• _Aim of the task_
Down to the last line, set the entries down again exactly.
--------------------------------------------------
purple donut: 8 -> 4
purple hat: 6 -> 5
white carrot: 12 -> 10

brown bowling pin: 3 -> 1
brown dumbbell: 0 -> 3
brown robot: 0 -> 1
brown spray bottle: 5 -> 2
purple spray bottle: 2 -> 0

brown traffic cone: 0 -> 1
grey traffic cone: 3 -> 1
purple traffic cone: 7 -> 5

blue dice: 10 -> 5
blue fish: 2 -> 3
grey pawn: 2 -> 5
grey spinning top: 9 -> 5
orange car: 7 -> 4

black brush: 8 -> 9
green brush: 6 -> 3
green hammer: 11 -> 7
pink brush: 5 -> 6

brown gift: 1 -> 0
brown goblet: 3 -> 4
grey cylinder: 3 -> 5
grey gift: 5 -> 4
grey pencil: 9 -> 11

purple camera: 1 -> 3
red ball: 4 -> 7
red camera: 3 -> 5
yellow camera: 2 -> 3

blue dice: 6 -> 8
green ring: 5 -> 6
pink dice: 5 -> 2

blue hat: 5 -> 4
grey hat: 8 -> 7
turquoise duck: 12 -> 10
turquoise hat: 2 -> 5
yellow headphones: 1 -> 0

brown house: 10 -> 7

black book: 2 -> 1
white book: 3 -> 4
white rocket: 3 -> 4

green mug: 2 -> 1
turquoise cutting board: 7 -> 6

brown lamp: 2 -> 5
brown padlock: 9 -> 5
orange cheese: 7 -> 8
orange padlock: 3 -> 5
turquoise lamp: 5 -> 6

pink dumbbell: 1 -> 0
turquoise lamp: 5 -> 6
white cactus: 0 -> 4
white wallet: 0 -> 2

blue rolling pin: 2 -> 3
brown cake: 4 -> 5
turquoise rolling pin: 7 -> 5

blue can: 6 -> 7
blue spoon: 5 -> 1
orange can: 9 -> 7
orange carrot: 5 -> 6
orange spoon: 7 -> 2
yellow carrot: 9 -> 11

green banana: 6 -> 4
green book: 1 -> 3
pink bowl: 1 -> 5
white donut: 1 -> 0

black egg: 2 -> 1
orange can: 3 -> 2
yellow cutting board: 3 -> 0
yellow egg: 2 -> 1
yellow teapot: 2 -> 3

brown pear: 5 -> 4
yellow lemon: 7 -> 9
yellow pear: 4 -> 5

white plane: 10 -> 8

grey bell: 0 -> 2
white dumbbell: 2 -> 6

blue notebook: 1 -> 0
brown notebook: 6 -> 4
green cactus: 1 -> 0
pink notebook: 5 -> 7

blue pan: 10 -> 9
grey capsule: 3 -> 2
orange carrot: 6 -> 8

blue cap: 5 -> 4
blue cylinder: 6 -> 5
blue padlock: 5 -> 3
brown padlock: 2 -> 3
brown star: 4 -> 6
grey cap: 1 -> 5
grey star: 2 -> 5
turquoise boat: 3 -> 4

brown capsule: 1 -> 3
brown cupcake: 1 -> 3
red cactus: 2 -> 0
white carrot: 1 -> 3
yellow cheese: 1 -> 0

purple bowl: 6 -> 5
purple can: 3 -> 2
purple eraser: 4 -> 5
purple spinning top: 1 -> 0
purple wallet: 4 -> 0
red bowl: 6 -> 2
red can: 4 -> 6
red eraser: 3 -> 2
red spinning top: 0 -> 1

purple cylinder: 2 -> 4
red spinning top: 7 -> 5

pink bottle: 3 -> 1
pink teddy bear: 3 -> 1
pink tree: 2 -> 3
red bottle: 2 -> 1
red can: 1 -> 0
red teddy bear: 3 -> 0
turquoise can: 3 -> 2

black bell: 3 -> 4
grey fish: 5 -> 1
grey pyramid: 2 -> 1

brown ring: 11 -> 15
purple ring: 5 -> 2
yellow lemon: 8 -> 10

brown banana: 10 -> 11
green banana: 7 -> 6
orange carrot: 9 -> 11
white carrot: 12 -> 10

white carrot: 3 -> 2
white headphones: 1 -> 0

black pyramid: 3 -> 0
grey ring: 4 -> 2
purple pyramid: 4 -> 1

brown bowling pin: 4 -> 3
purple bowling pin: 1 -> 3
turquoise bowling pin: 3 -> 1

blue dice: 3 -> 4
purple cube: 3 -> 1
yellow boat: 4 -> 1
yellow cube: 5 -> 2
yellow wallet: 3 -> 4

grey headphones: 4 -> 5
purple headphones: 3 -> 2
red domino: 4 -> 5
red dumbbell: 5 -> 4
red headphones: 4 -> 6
--------------------------------------------------
• _Written response_
purple donut: 8 -> 4
purple hat: 6 -> 5
white carrot: 12 -> 10

brown bowling pin: 3 -> 1
brown dumbbell: 0 -> 3
brown robot: 0 -> 1
brown spray bottle: 5 -> 2
purple spray bottle: 2 -> 0

brown traffic cone: 0 -> 1
grey traffic cone: 3 -> 1
purple traffic cone: 7 -> 5

blue dice: 10 -> 5
blue fish: 2 -> 3
grey pawn: 2 -> 5
grey spinning top: 9 -> 5
orange car: 7 -> 4

black brush: 8 -> 9
green brush: 6 -> 3
green hammer: 11 -> 7
pink brush: 5 -> 6

brown gift: 1 -> 0
brown goblet: 3 -> 4
grey cylinder: 3 -> 5
grey gift: 5 -> 4
grey pencil: 9 -> 11

purple camera: 1 -> 3
red ball: 4 -> 7
red camera: 3 -> 5
yellow camera: 2 -> 3

blue dice: 6 -> 8
green ring: 5 -> 6
pink dice: 5 -> 2

blue hat: 5 -> 4
grey hat: 8 -> 7
turquoise duck: 12 -> 10
turquoise hat: 2 -> 5
yellow headphones: 1 -> 0

brown house: 10 -> 7

black book: 2 -> 1
white book: 3 -> 4
white rocket: 3 -> 4

green mug: 2 -> 1
turquoise cutting board: 7 -> 6

brown lamp: 2 -> 5
brown padlock: 9 -> 5
orange cheese: 7 -> 8
orange padlock: 3 -> 5
turquoise lamp: 5 -> 6

pink dumbbell: 1 -> 0
turquoise lamp: 5 -> 6
white cactus: 0 -> 4
white wallet: 0 -> 2

blue rolling pin: 2 -> 3
brown cake: 4 -> 5
turquoise rolling pin: 7 -> 5

blue can: 6 -> 7
blue spoon: 5 -> 1
orange can: 9 -> 7
orange carrot: 5 -> 6
orange spoon: 7 -> 2
yellow carrot: 9 -> 11

green banana: 6 -> 4
green book: 1 -> 3
pink bowl: 1 -> 5
white donut: 1 -> 0

black egg: 2 -> 1
orange can: 3 -> 2
yellow cutting board: 3 -> 0
yellow egg: 2 -> 1
yellow teapot: 2 -> 3

brown pear: 5 -> 4
yellow lemon: 7 -> 9
yellow pear: 4 -> 5

white plane: 10 -> 8

grey bell: 0 -> 2
white dumbbell: 2 -> 6

blue notebook: 1 -> 0
brown notebook: 6 -> 4
green cactus: 1 -> 0
pink notebook: 5 -> 7

blue pan: 10 -> 9
grey capsule: 3 -> 2
orange carrot: 6 -> 8

blue cap: 5 -> 4
blue cylinder: 6 -> 5
blue padlock: 5 -> 3
brown padlock: 2 -> 3
brown star: 4 -> 6
grey cap: 1 -> 5
grey star: 2 -> 5
turquoise boat: 3 -> 4

brown capsule: 1 -> 3
brown cupcake: 1 -> 3
red cactus: 2 -> 0
white carrot: 1 -> 3
yellow cheese: 1 -> 0

purple bowl: 6 -> 5
purple can: 3 -> 2
purple eraser: 4 -> 5
purple spinning top: 1 -> 0
purple wallet: 4 -> 0
red bowl: 6 -> 2
red can: 4 -> 6
red eraser: 3 -> 2
red spinning top: 0 -> 1

purple cylinder: 2 -> 4
red spinning top: 7 -> 5

pink bottle: 3 -> 1
pink teddy bear: 3 -> 1
pink tree: 2 -> 3
red bottle: 2 -> 1
red can: 1 -> 0
red teddy bear: 3 -> 0
turquoise can: 3 -> 2

black bell: 3 -> 4
grey fish: 5 -> 1
grey pyramid: 2 -> 1

brown ring: 11 -> 15
purple ring: 5 -> 2
yellow lemon: 8 -> 10

brown banana: 10 -> 11
green banana: 7 -> 6
orange carrot: 9 -> 11
white carrot: 12 -> 10

white carrot: 3 -> 2
white headphones: 1 -> 0

black pyramid: 3 -> 0
grey ring: 4 -> 2
purple pyramid: 4 -> 1

brown bowling pin: 4 -> 3
purple bowling pin: 1 -> 3
turquoise bowling pin: 3 -> 1

blue dice: 3 -> 4
purple cube: 3 -> 1
yellow boat: 4 -> 1
yellow cube: 5 -> 2
yellow wallet: 3 -> 4

grey headphones: 4 -> 5
purple headphones: 3 -> 2
red domino: 4 -> 5
red dumbbell: 5 -> 4
red headphones: 4 -> 6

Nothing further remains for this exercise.